● **RECORDS PROVIDED**:
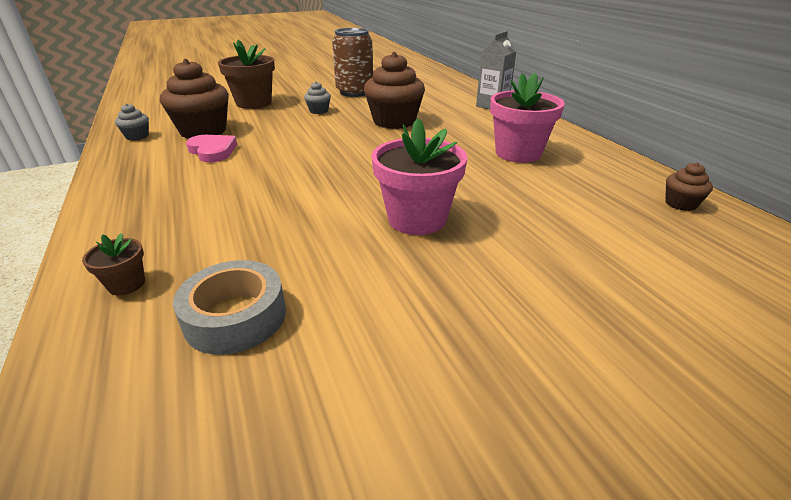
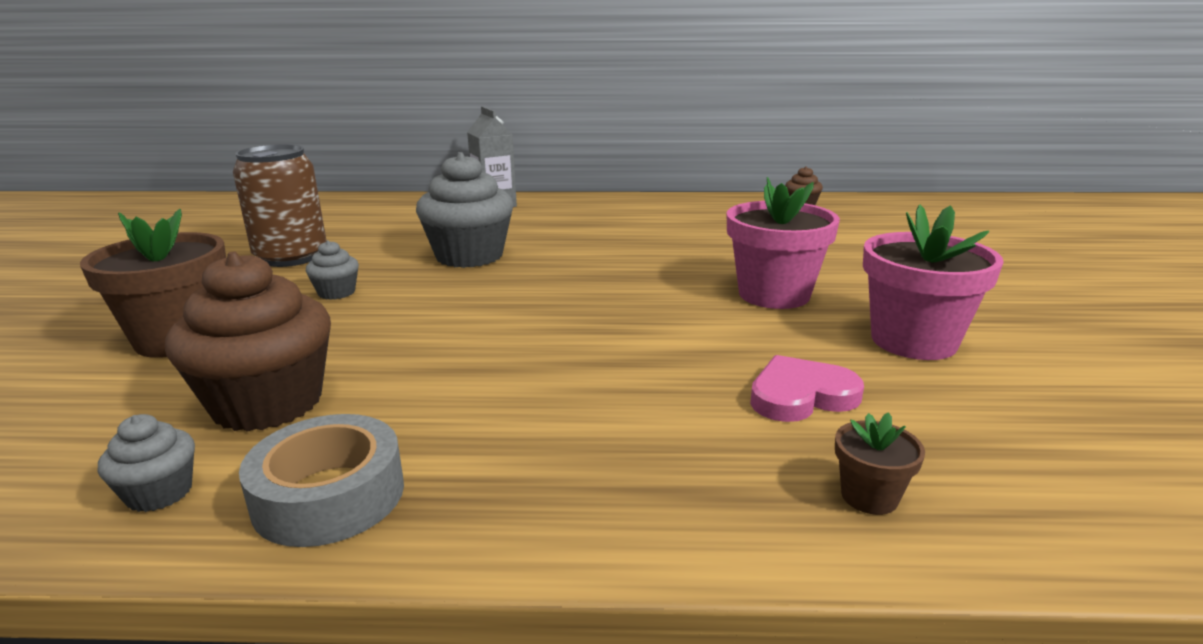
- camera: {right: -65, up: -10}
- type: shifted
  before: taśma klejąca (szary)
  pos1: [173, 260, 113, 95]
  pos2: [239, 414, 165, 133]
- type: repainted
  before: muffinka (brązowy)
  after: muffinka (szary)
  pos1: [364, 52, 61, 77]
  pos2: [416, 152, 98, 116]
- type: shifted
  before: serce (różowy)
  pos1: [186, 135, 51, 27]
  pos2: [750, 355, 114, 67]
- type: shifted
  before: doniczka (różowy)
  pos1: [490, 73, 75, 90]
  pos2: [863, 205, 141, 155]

● **WHAT YOU ARE ASKED TO DO**: From the entries, copy every line in which the word "szary" occurs.

● **RESPONSE TO THIS TASK**:
  before: taśma klejąca (szary)
  after: muffinka (szary)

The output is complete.